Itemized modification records
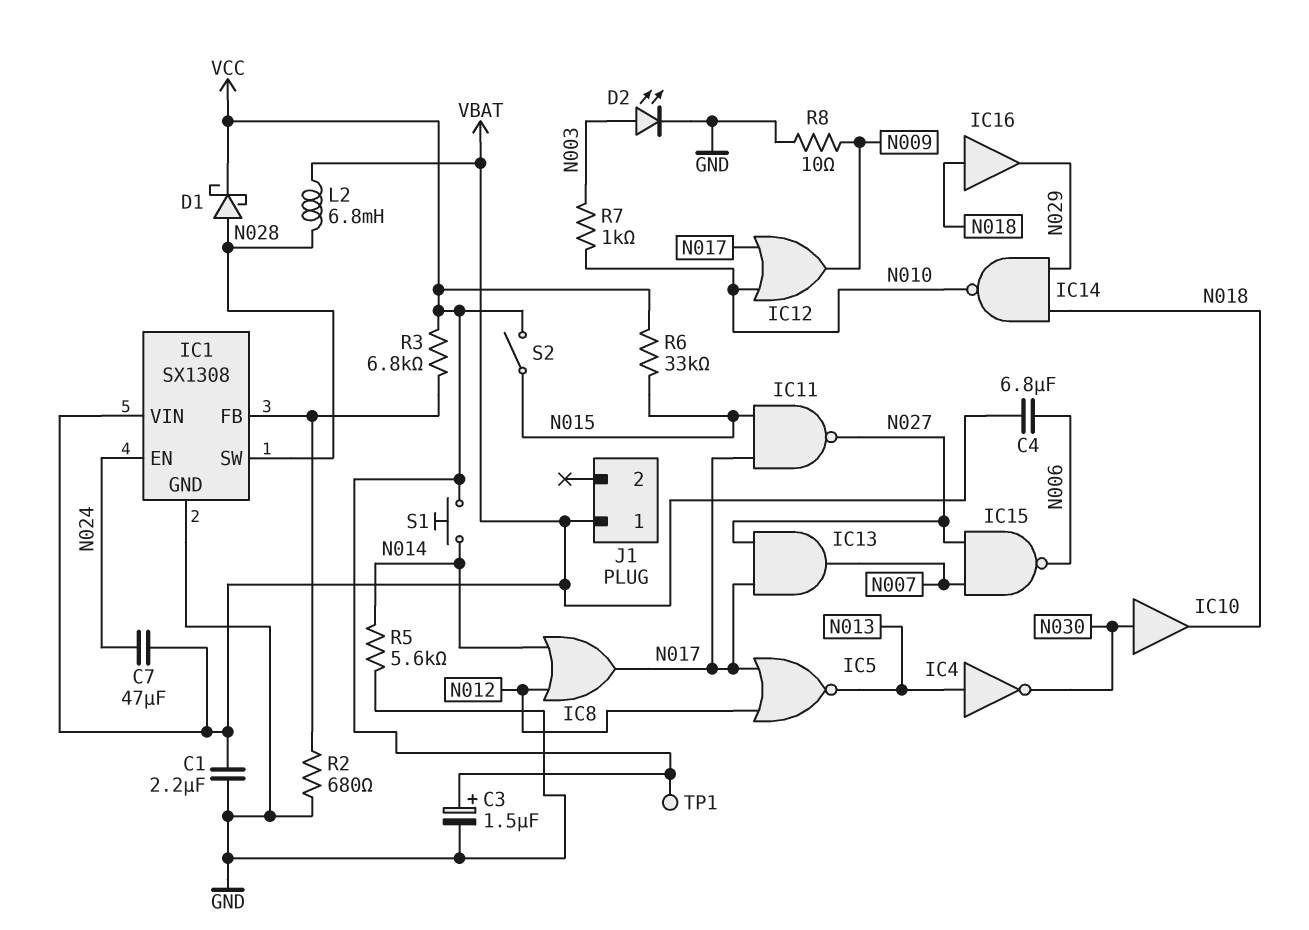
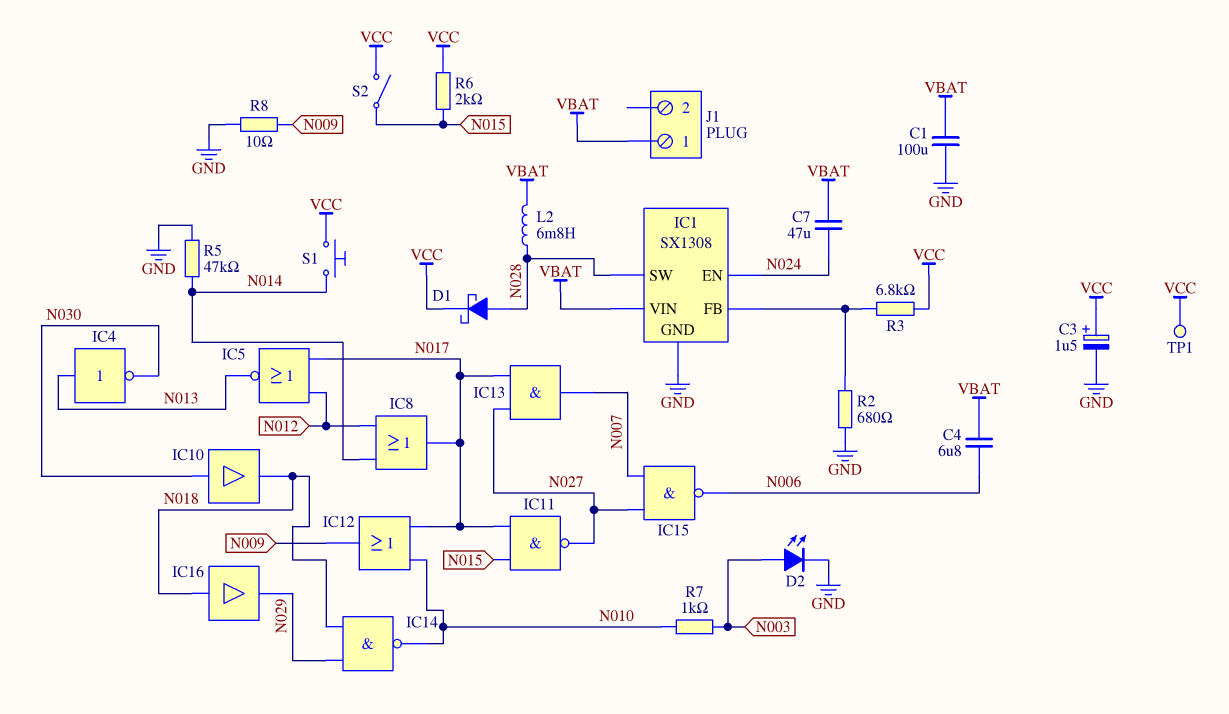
C1: 2.2uF (GND, VBAT) -> 100uF (GND, VBAT)
R5: 5.6k (GND, N014) -> 47k (GND, N014)
R6: 33k (N015, VCC) -> 2k (N015, VCC)

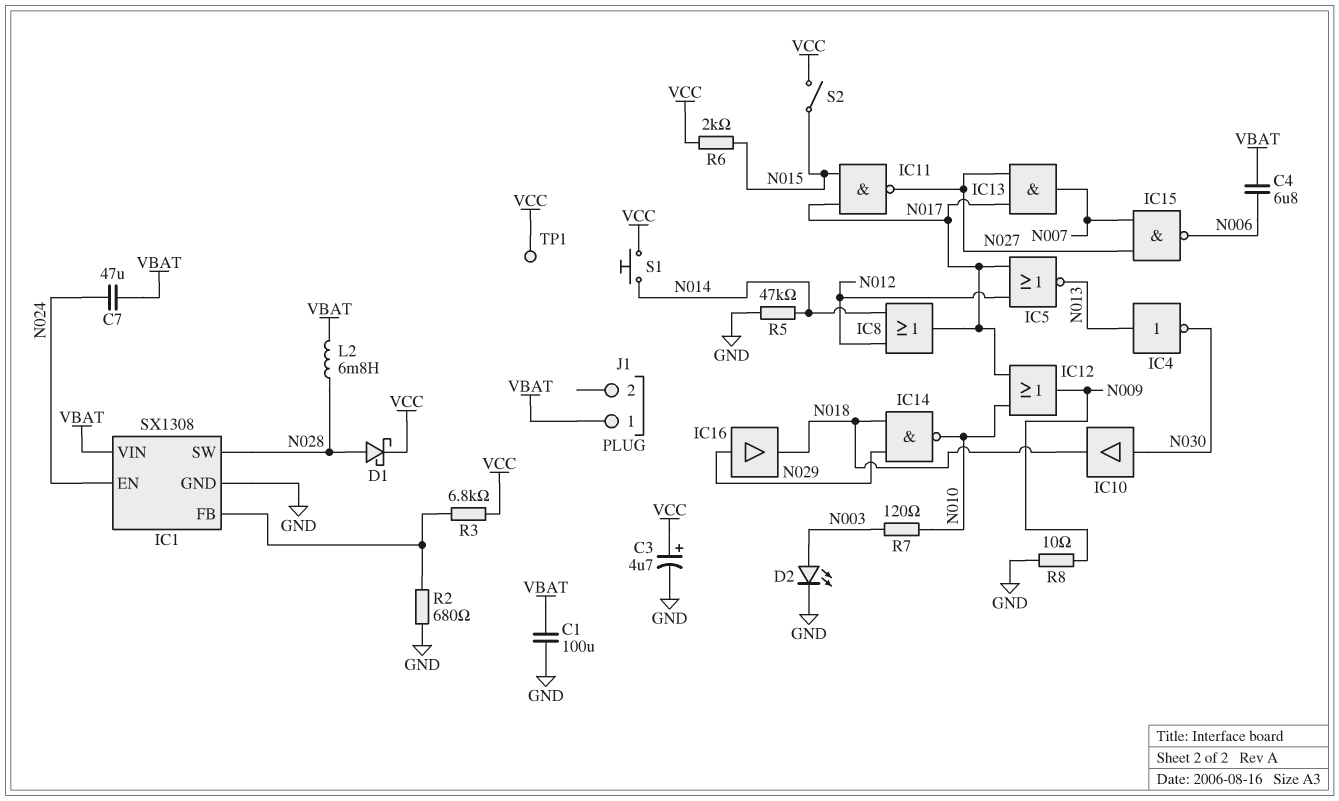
C3: 1.5uF (plus VCC, minus GND) -> 4.7uF (plus VCC, minus GND)
IC16: buffer (in N018, out N029) -> buffer (in N029, out N018)
R7: 1k (N003, N010) -> 120 (N003, N010)

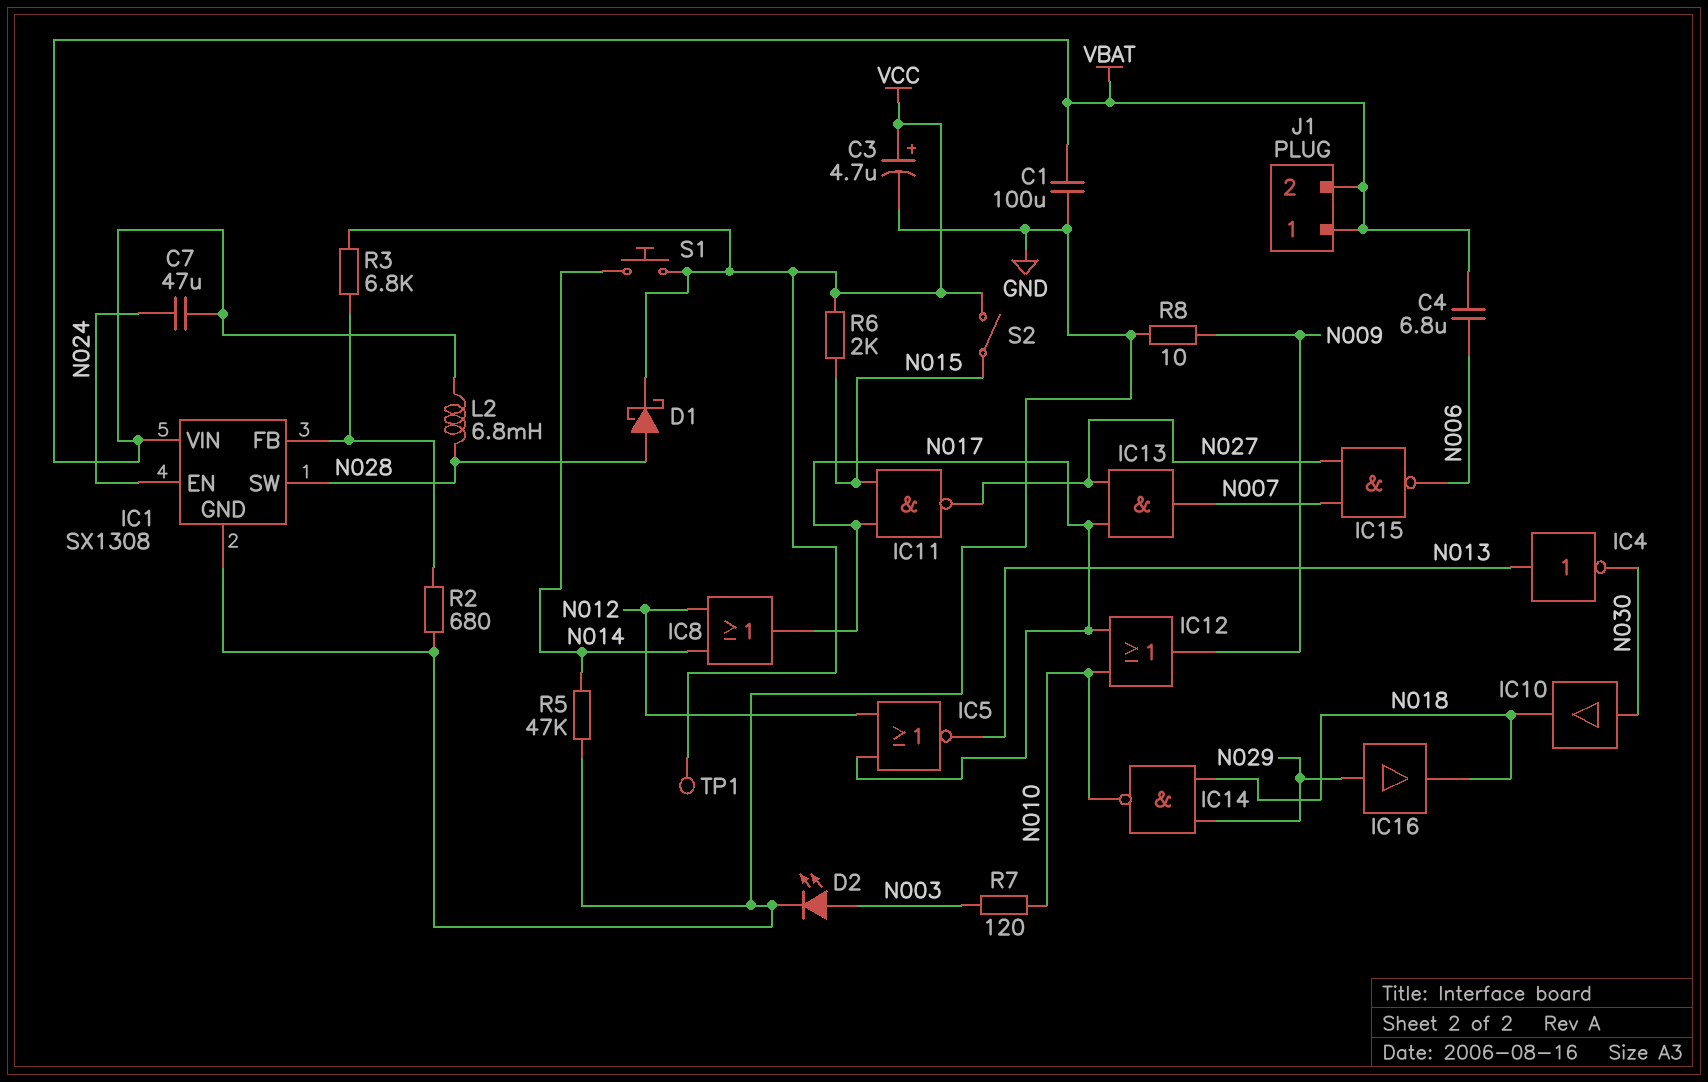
J1 pin 2: none -> VBAT

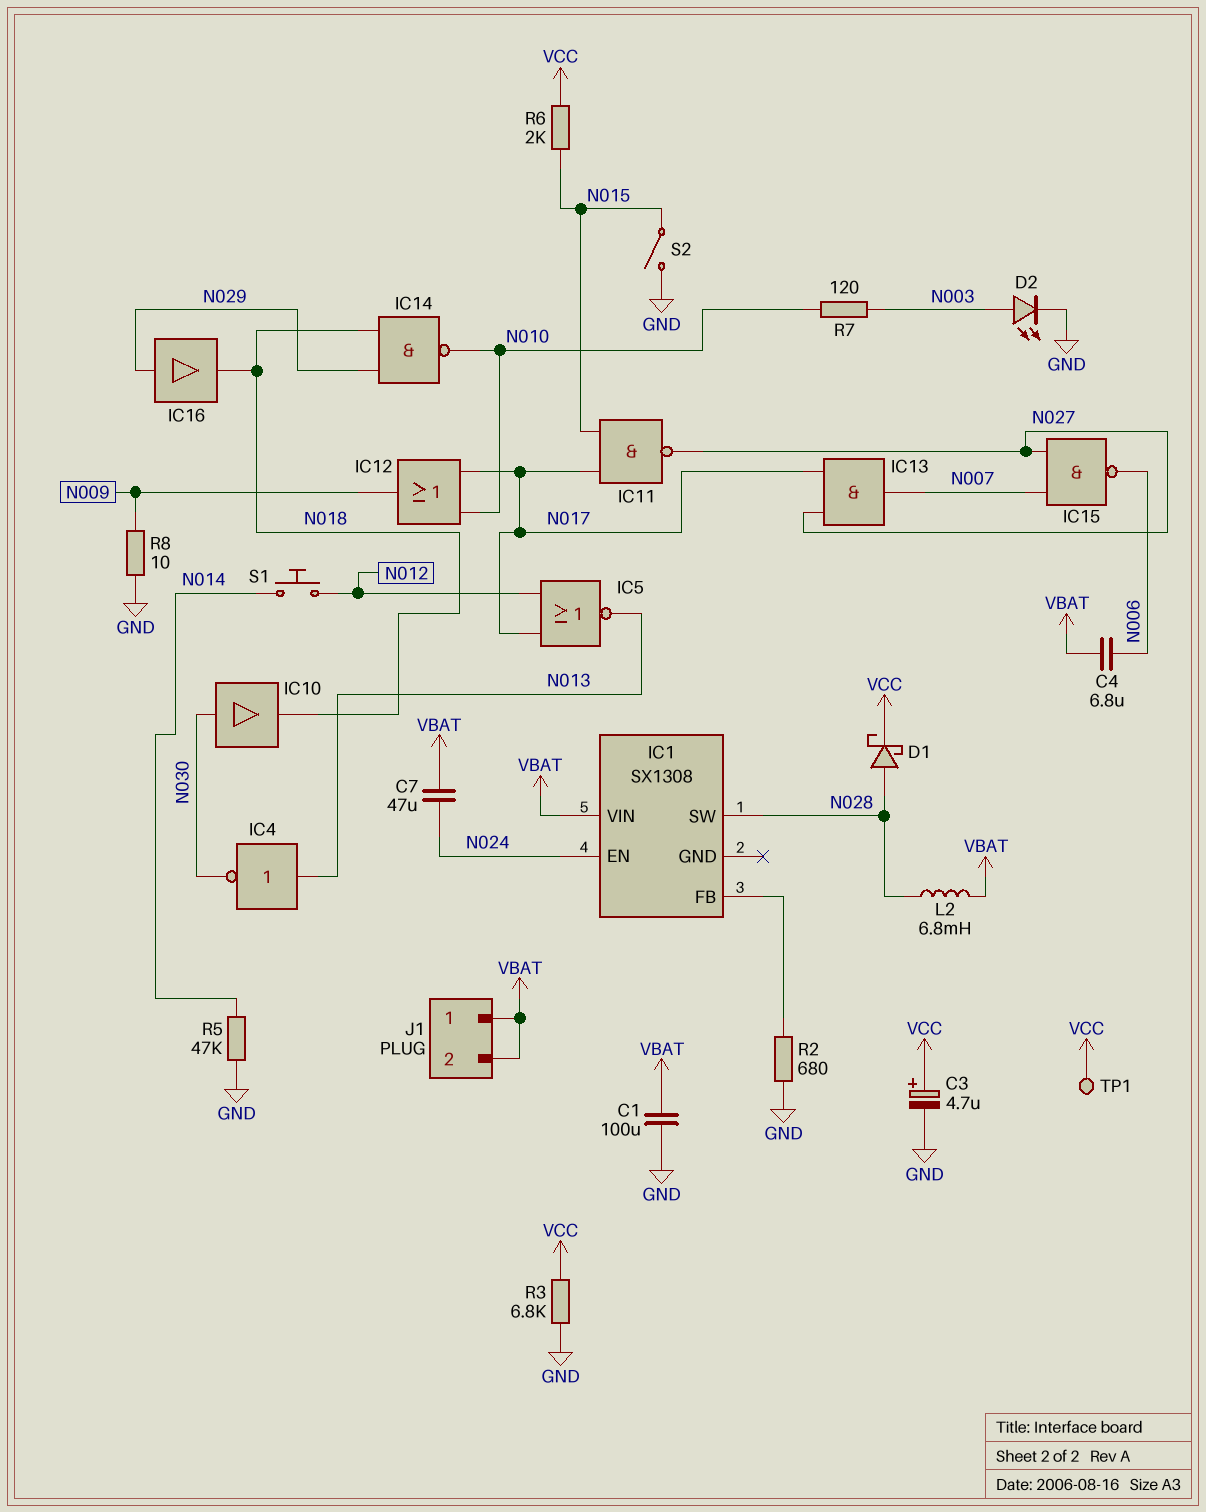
IC1 pin GND: GND -> none
IC8: OR (in N012, in N014, out N017) -> none
R3: 6.8k (IC1/FB, VCC) -> 6.8k (GND, VCC)
S1: button (N014, VCC) -> button (N012, N014)
S2: switch (N015, VCC) -> switch (GND, N015)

## TASK TO CARRY OUT
Output all of the data exactly as it stands, minus any images.

## ANSWER
C1: 2.2uF (GND, VBAT) -> 100uF (GND, VBAT)
R5: 5.6k (GND, N014) -> 47k (GND, N014)
R6: 33k (N015, VCC) -> 2k (N015, VCC)

C3: 1.5uF (plus VCC, minus GND) -> 4.7uF (plus VCC, minus GND)
IC16: buffer (in N018, out N029) -> buffer (in N029, out N018)
R7: 1k (N003, N010) -> 120 (N003, N010)

J1 pin 2: none -> VBAT

IC1 pin GND: GND -> none
IC8: OR (in N012, in N014, out N017) -> none
R3: 6.8k (IC1/FB, VCC) -> 6.8k (GND, VCC)
S1: button (N014, VCC) -> button (N012, N014)
S2: switch (N015, VCC) -> switch (GND, N015)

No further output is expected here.